> [Activity]:
Report every line of the data where the string "photo" appears.

[Object tracking records]
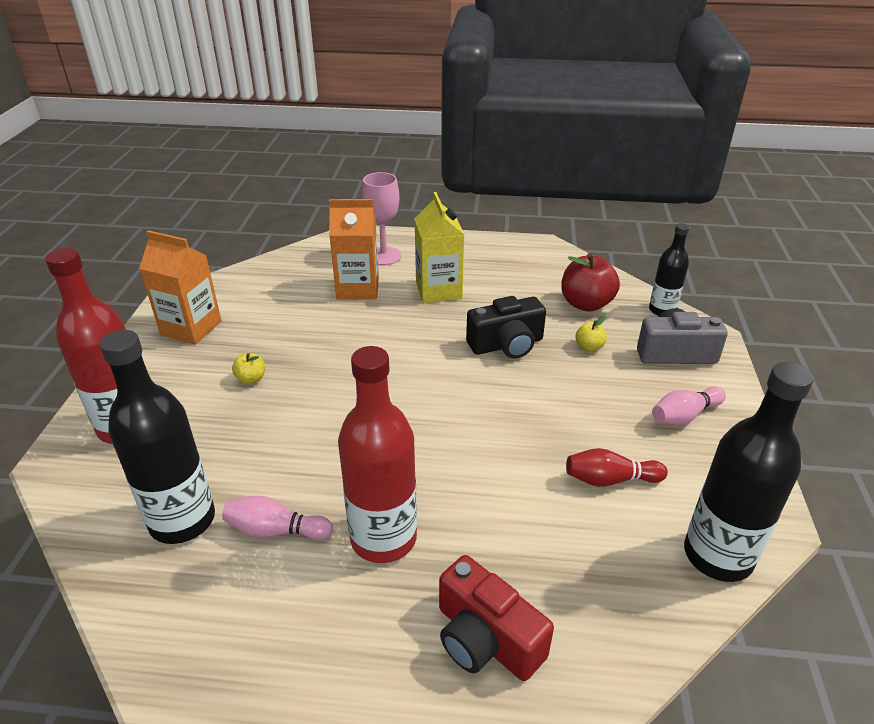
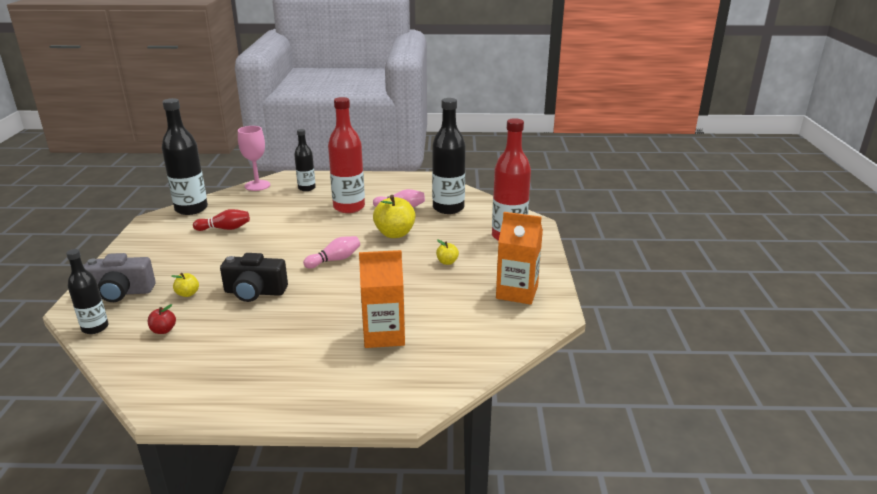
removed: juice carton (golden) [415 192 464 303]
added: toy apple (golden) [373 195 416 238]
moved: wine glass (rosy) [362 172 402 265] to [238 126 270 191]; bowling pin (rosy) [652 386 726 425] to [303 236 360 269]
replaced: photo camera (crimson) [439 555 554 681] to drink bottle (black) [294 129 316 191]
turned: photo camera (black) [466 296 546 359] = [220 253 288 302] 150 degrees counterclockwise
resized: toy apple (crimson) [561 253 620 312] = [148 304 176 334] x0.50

> [Task response]:
replaced: photo camera (crimson) [439 555 554 681] to drink bottle (black) [294 129 316 191]
turned: photo camera (black) [466 296 546 359] = [220 253 288 302] 150 degrees counterclockwise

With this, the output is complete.